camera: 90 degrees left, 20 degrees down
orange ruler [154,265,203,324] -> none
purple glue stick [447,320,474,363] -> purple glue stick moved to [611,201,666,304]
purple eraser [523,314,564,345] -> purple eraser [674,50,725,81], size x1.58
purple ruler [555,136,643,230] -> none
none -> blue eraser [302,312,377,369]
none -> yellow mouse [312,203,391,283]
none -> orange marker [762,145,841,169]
◇ ◇ ◇
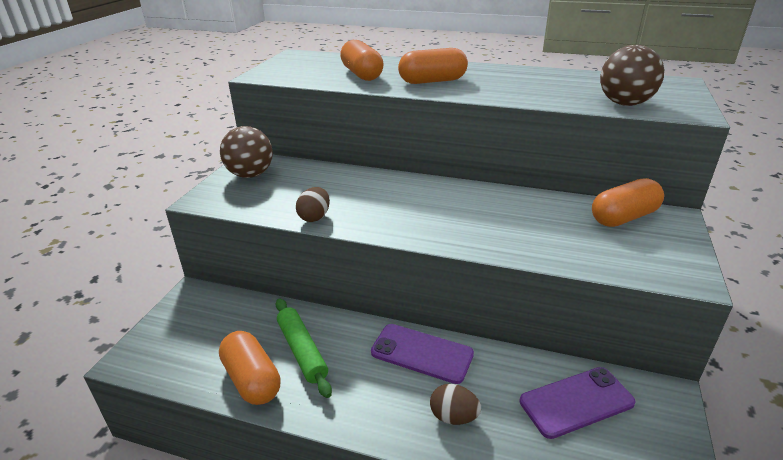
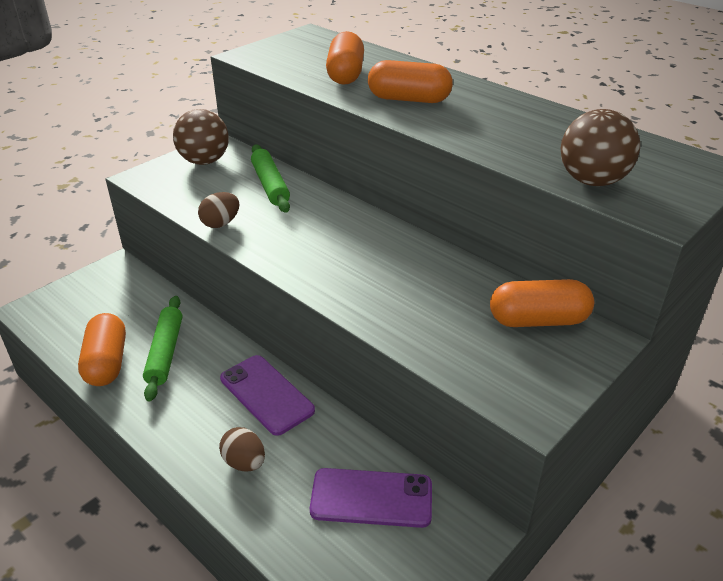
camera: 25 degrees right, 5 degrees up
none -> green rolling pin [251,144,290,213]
◇ ◇ ◇
Exercise brief » The exact lines of the material above starting at the one that contains "camera: 90 degrees left, 20 degrees down" and ending at the one that contains "none -> orange marker [762,145,841,169]" are what to retype; leave out everything else.

Finished exercise »
camera: 90 degrees left, 20 degrees down
orange ruler [154,265,203,324] -> none
purple glue stick [447,320,474,363] -> purple glue stick moved to [611,201,666,304]
purple eraser [523,314,564,345] -> purple eraser [674,50,725,81], size x1.58
purple ruler [555,136,643,230] -> none
none -> blue eraser [302,312,377,369]
none -> yellow mouse [312,203,391,283]
none -> orange marker [762,145,841,169]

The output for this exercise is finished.